■ Exercise description ■
Report the lines of the data below that contain the string "calculator".

■ Data shown ■

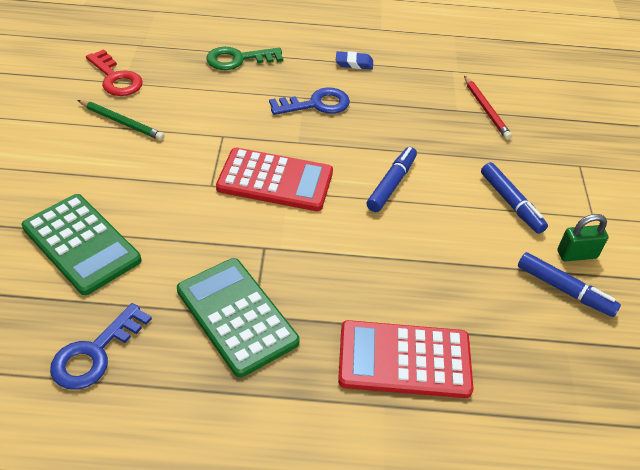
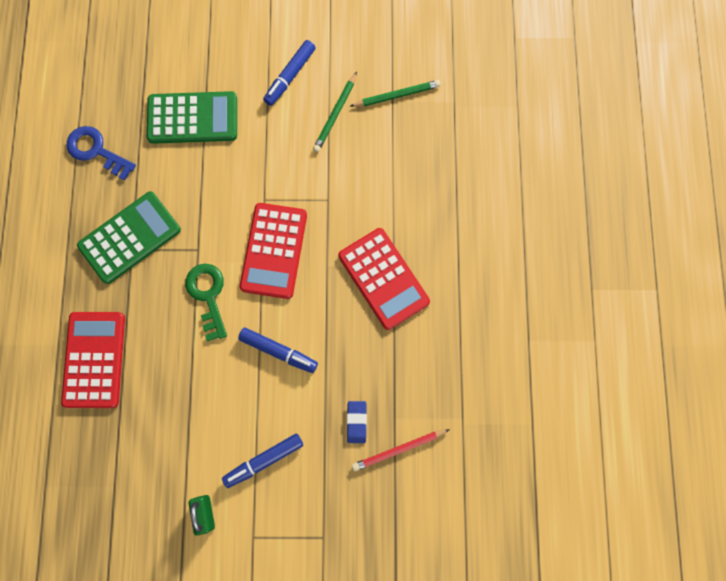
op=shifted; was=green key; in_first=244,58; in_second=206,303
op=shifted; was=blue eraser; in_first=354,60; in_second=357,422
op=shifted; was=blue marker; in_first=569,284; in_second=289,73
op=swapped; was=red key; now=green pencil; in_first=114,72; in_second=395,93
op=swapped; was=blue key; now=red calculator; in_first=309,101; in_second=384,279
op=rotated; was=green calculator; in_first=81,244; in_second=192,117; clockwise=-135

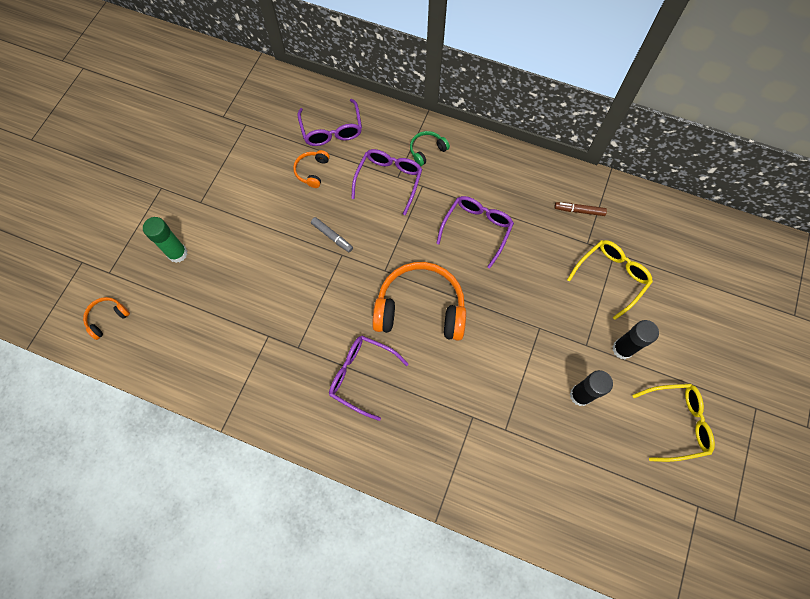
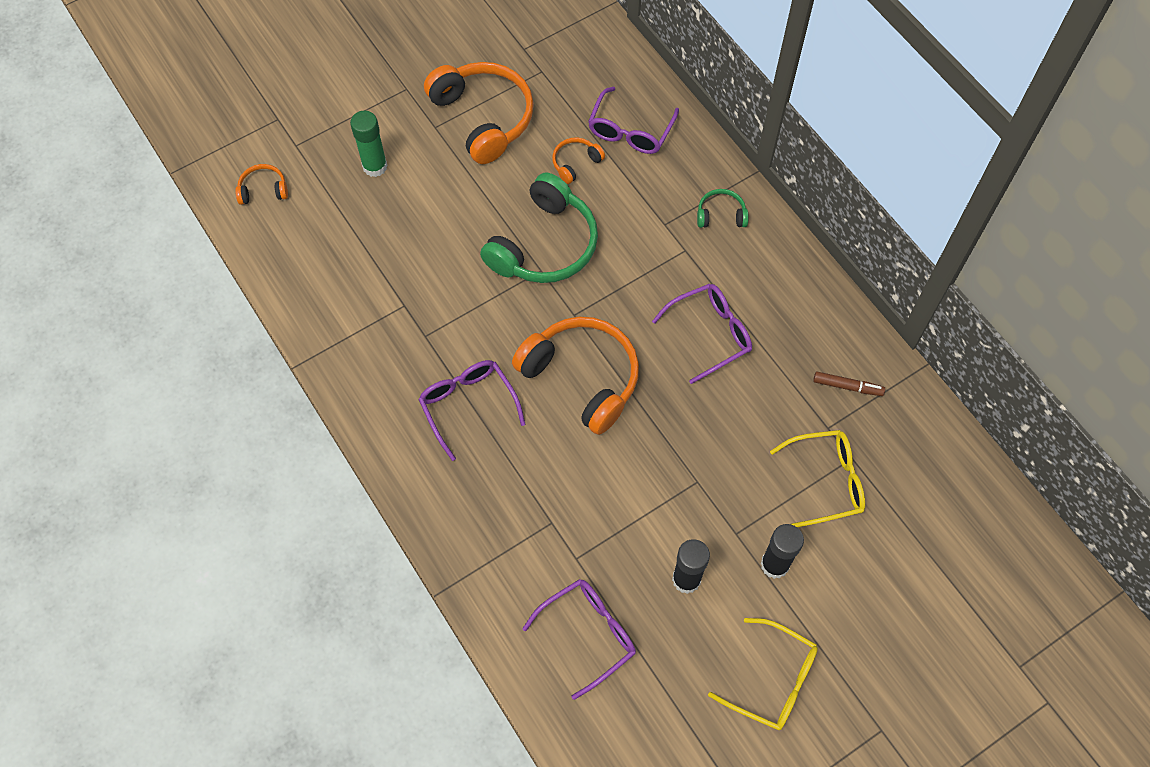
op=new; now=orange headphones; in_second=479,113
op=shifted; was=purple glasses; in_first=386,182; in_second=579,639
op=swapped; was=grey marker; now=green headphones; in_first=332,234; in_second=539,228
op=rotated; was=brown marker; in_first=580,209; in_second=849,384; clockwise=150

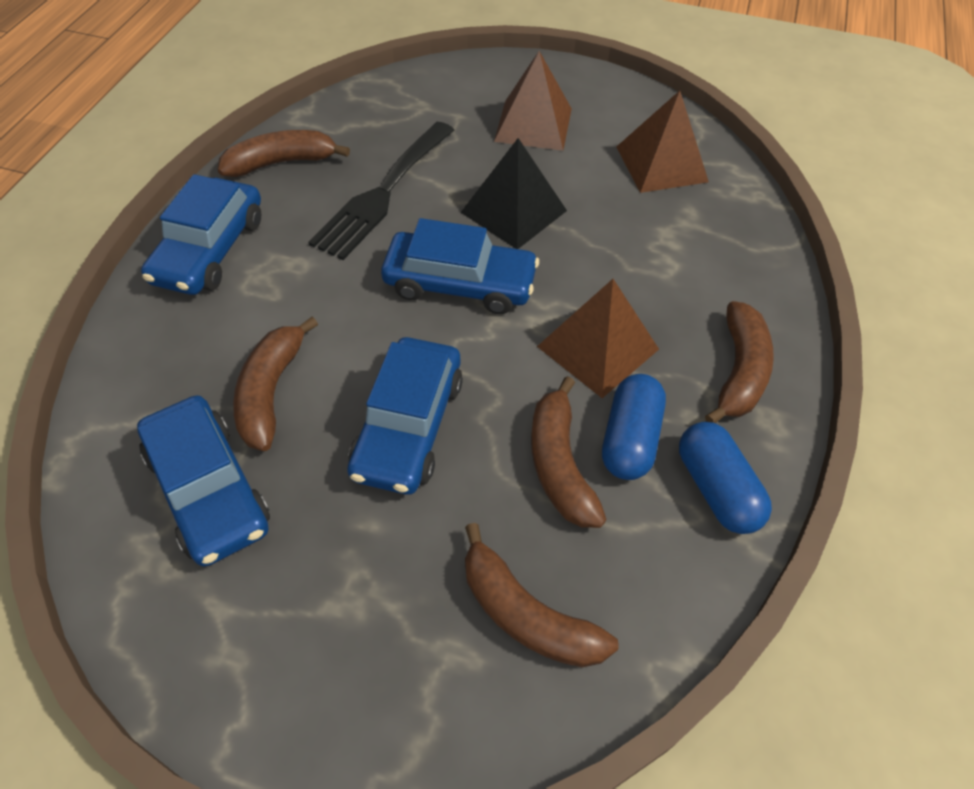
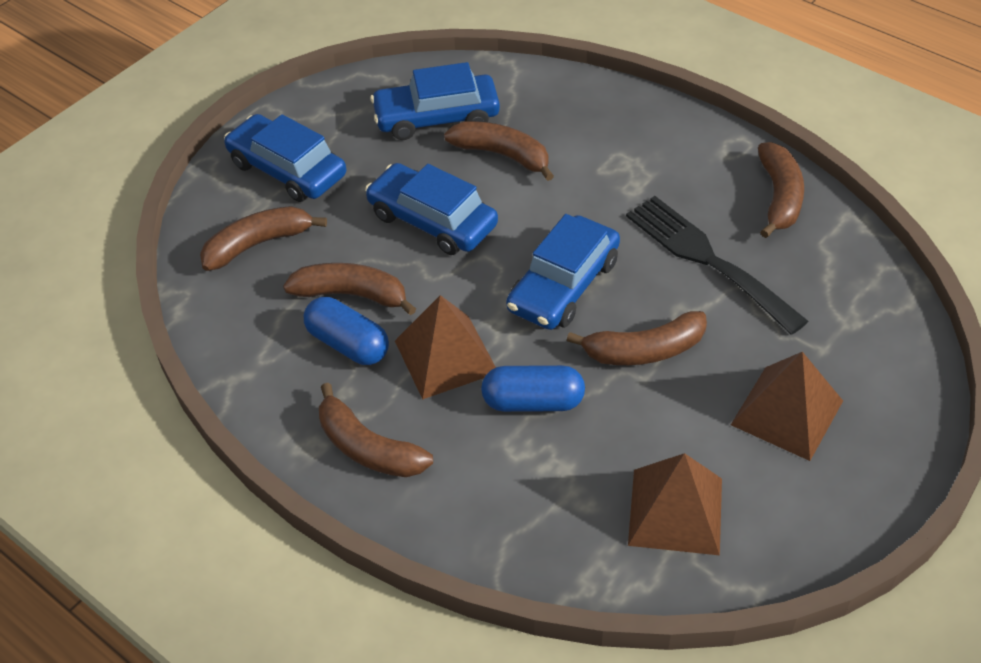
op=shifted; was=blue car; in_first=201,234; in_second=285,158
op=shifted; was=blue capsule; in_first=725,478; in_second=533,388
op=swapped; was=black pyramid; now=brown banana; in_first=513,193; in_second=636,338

■ Solution below ■
op=swapped; was=blue key; now=red calculator; in_first=309,101; in_second=384,279
op=rotated; was=green calculator; in_first=81,244; in_second=192,117; clockwise=-135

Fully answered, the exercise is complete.